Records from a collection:

════

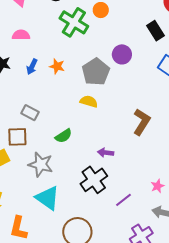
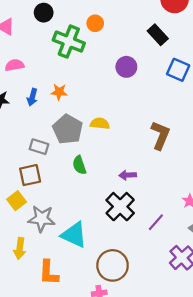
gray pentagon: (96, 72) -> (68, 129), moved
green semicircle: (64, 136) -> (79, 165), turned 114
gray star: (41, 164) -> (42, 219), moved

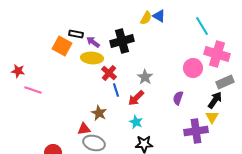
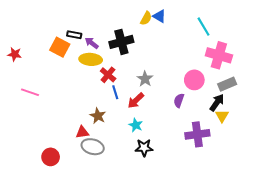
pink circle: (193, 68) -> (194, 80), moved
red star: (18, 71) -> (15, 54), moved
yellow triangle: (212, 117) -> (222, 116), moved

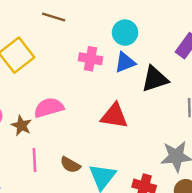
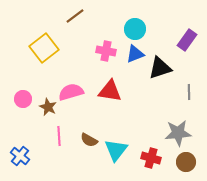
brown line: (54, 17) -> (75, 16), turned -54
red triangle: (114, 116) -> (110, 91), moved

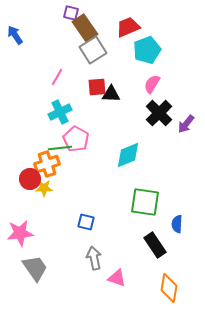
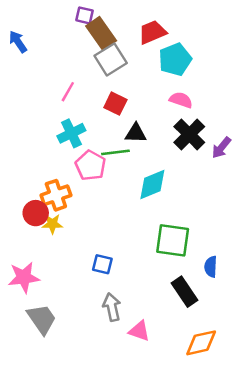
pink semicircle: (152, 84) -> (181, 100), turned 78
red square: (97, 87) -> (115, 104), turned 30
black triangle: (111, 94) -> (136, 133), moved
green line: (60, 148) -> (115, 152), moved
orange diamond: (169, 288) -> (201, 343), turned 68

════

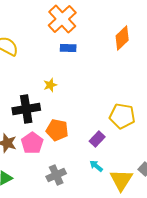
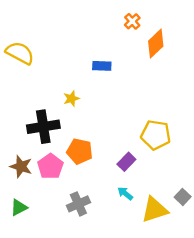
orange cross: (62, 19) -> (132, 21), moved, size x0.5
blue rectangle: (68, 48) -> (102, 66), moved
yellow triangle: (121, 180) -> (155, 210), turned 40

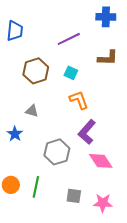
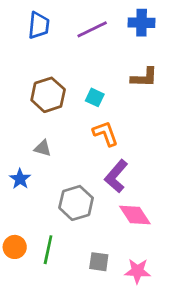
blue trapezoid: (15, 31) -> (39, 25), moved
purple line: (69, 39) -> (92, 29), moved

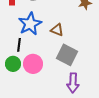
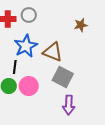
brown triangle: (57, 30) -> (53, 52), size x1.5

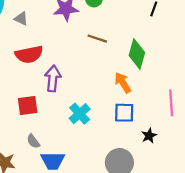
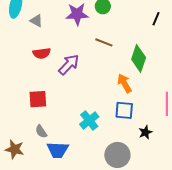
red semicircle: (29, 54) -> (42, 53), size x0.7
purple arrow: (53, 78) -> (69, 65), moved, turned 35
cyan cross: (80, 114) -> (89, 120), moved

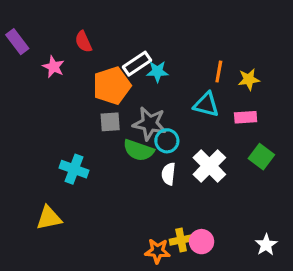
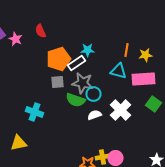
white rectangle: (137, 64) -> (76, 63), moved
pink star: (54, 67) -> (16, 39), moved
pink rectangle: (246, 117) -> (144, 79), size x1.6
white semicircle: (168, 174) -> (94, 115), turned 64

════

▶ **EXERCISE DETAILS**
Check every line of the data and give the number of them that hold the string "gray", with no other words.

▶ **YOUR SOLUTION**
2